### Exercise prompt:
Reproduce the listing below word for word, leaving out the pictures.

### Dataset extract:

********

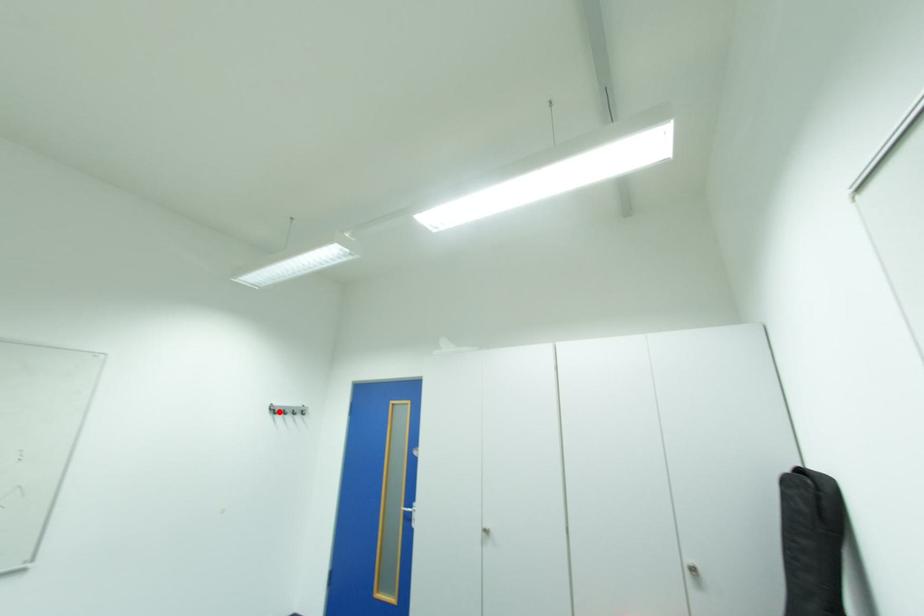
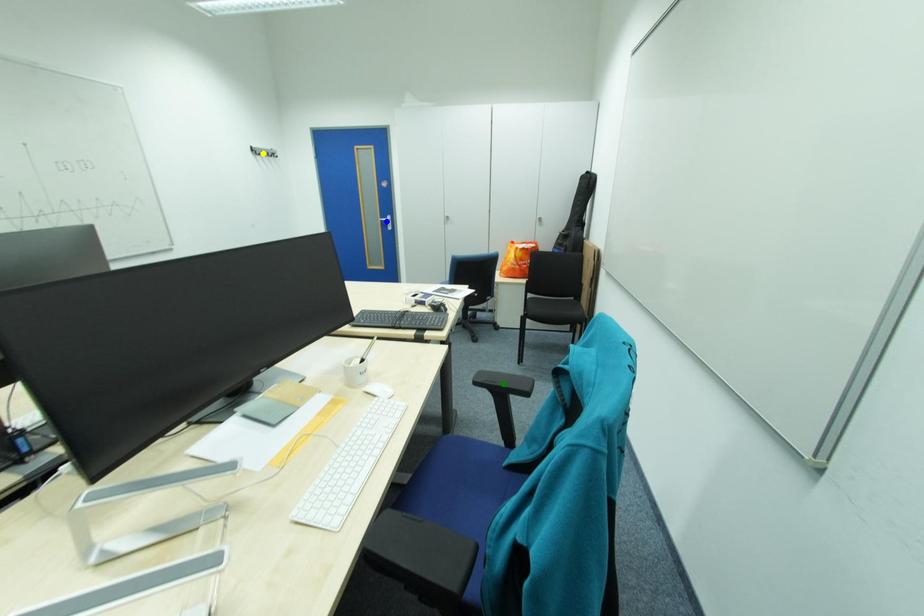
Question: I am providing you with two images of the same scene from different viewpoints. A red point is marked on the first image. You are given multiple points on the second image. Which point in image 2 is actually the same real-world point as the red point in image 1?

Choices:
 (A) yellow point
 (B) green point
 (C) blue point

Answer: (A)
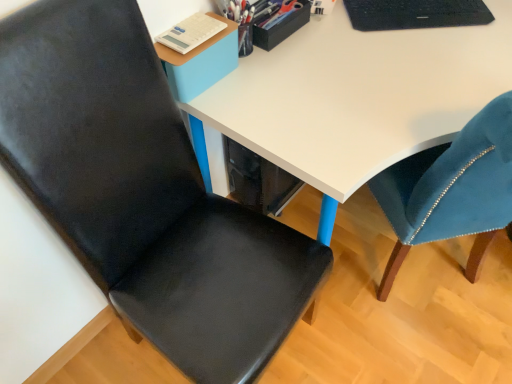
What are the coordinates of `vacant area that lies to the right of metallic pen holder at upper center` in the screenshot? It's located at (331, 37).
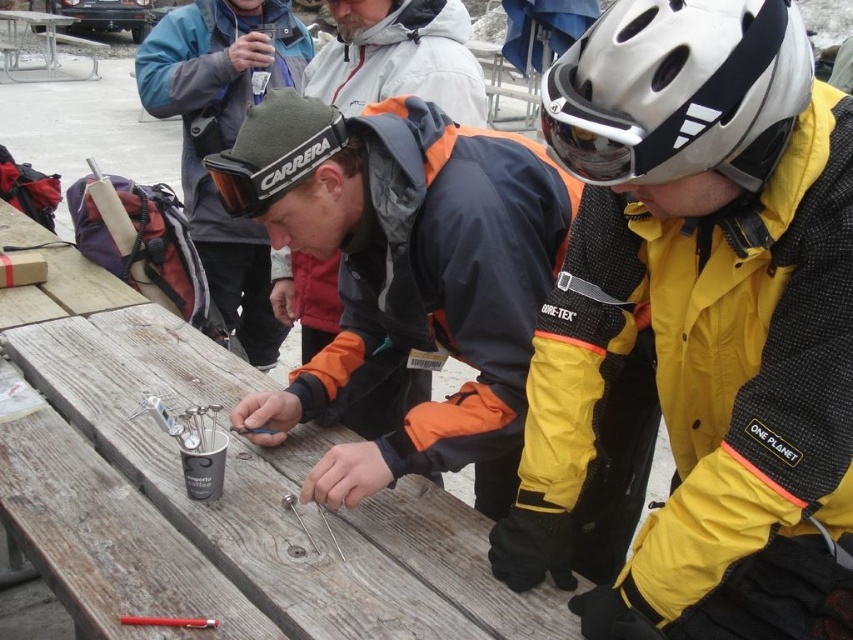
Can you confirm if orange and black jacket at center is smaller than orange ski goggles at center?

Actually, orange and black jacket at center might be larger than orange ski goggles at center.

Is point (432, 451) closer to viewer compared to point (138, 84)?

Yes, it is in front of point (138, 84).

This screenshot has height=640, width=853. Identify the location of orange and black jacket at center. (419, 266).

Does white matte bicycle helmet at upper center appear over orange ski goggles at center?

No.

Between white matte bicycle helmet at upper center and orange ski goggles at center, which one appears on the right side from the viewer's perspective?

white matte bicycle helmet at upper center is more to the right.

Does point (672, 90) come behind point (241, 328)?

No.

Locate an element on the screen. white matte bicycle helmet at upper center is located at coordinates (677, 92).

Does orange and black jacket at center have a greater height compared to white matte bicycle helmet at upper center?

Indeed, orange and black jacket at center has a greater height compared to white matte bicycle helmet at upper center.

Between orange and black jacket at center and white matte bicycle helmet at upper center, which one is positioned lower?

orange and black jacket at center

The image size is (853, 640). Find the location of `orange and black jacket at center`. orange and black jacket at center is located at coordinates (419, 266).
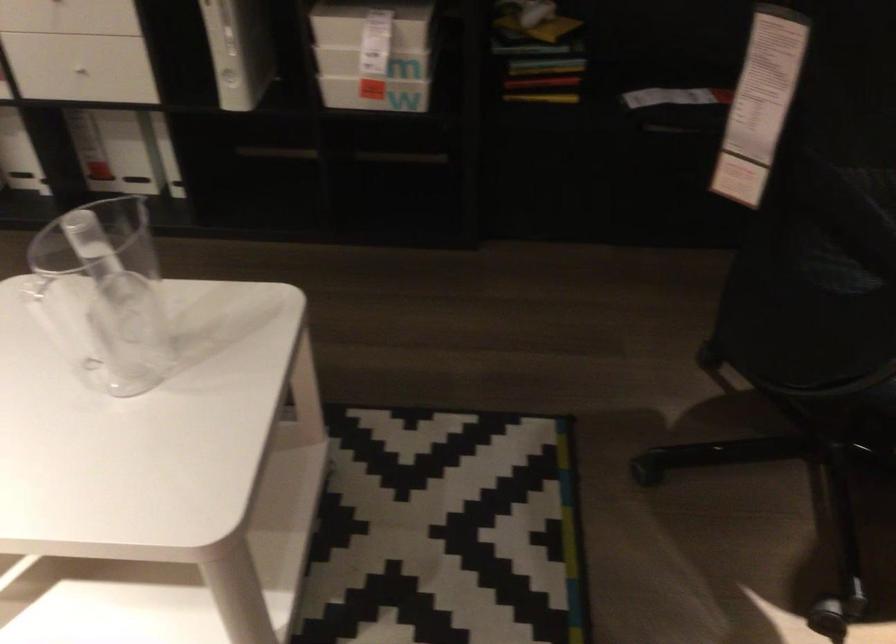
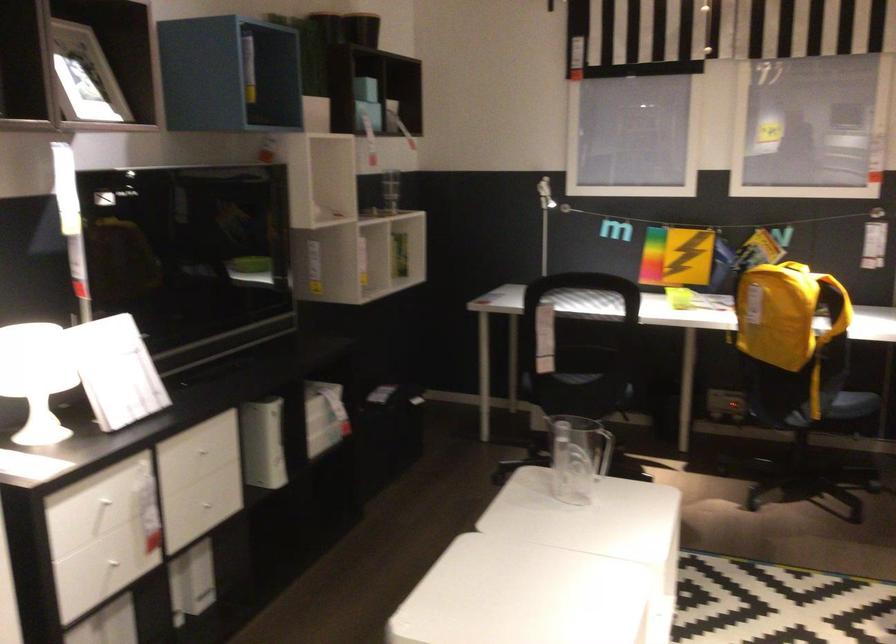
Locate, in the second image, the point that corresponds to (132,67) in the first image.

(209, 504)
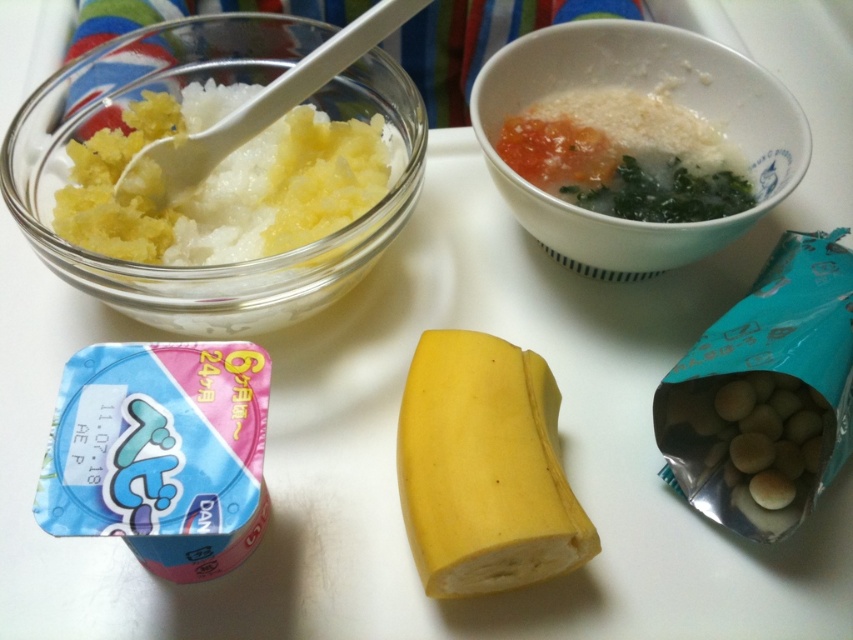
You are a parent preparing a meal for your child. You have two bowls on the table. The translucent glass bowl at upper left and the white matte bowl at upper right. You want to choose the bowl that is taller to hold a thicker puree that needs to be stirred frequently. Which bowl should you choose?

The translucent glass bowl at upper left is much taller than the white matte bowl at upper right, so you should choose the translucent glass bowl at upper left to hold the thicker puree that needs to be stirred frequently.

You are holding a toy airplane that is 12 inches long. You want to place it on the table so that it points towards the point at coordinates point (550, 476). Can the entire airplane fit on the table without any part hanging off the edge?

The point at coordinates point (550, 476) is 15.00 inches away from the viewer. Since the airplane is 12 inches long, placing it towards that point would leave 3 inches of space between the airplane and the edge of the table. Therefore, the entire airplane can fit on the table without any part hanging off the edge.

********

### Answer space:
Question: I am providing you with two images of the same scene from different viewpoints. A red point is marked on the first image. You are given multiple points on the second image. Which point in image 2 is actually the same real-world point as the red point in image 1?

Choices:
 (A) yellow point
 (B) green point
 (C) blue point

Answer: (A)
What are the coordinates of `vacant area that lies to the right of metallic pen holder at upper center` in the screenshot? It's located at (331, 37).
Can you confirm if orange and black jacket at center is smaller than orange ski goggles at center?

Actually, orange and black jacket at center might be larger than orange ski goggles at center.

Is point (432, 451) closer to viewer compared to point (138, 84)?

Yes, it is in front of point (138, 84).

This screenshot has height=640, width=853. Identify the location of orange and black jacket at center. (419, 266).

Does white matte bicycle helmet at upper center appear over orange ski goggles at center?

No.

Between white matte bicycle helmet at upper center and orange ski goggles at center, which one appears on the right side from the viewer's perspective?

white matte bicycle helmet at upper center is more to the right.

Does point (672, 90) come behind point (241, 328)?

No.

Locate an element on the screen. white matte bicycle helmet at upper center is located at coordinates (677, 92).

Does orange and black jacket at center have a greater height compared to white matte bicycle helmet at upper center?

Indeed, orange and black jacket at center has a greater height compared to white matte bicycle helmet at upper center.

Between orange and black jacket at center and white matte bicycle helmet at upper center, which one is positioned lower?

orange and black jacket at center

The image size is (853, 640). Find the location of `orange and black jacket at center`. orange and black jacket at center is located at coordinates (419, 266).
Locate, in the second image, the point that corresponds to (132,67) in the first image.

(209, 504)
You are a parent preparing a meal for your child. You have two bowls on the table. The translucent glass bowl at upper left and the white matte bowl at upper right. You want to choose the bowl that is taller to hold a thicker puree that needs to be stirred frequently. Which bowl should you choose?

The translucent glass bowl at upper left is much taller than the white matte bowl at upper right, so you should choose the translucent glass bowl at upper left to hold the thicker puree that needs to be stirred frequently.

You are holding a toy airplane that is 12 inches long. You want to place it on the table so that it points towards the point at coordinates point (550, 476). Can the entire airplane fit on the table without any part hanging off the edge?

The point at coordinates point (550, 476) is 15.00 inches away from the viewer. Since the airplane is 12 inches long, placing it towards that point would leave 3 inches of space between the airplane and the edge of the table. Therefore, the entire airplane can fit on the table without any part hanging off the edge.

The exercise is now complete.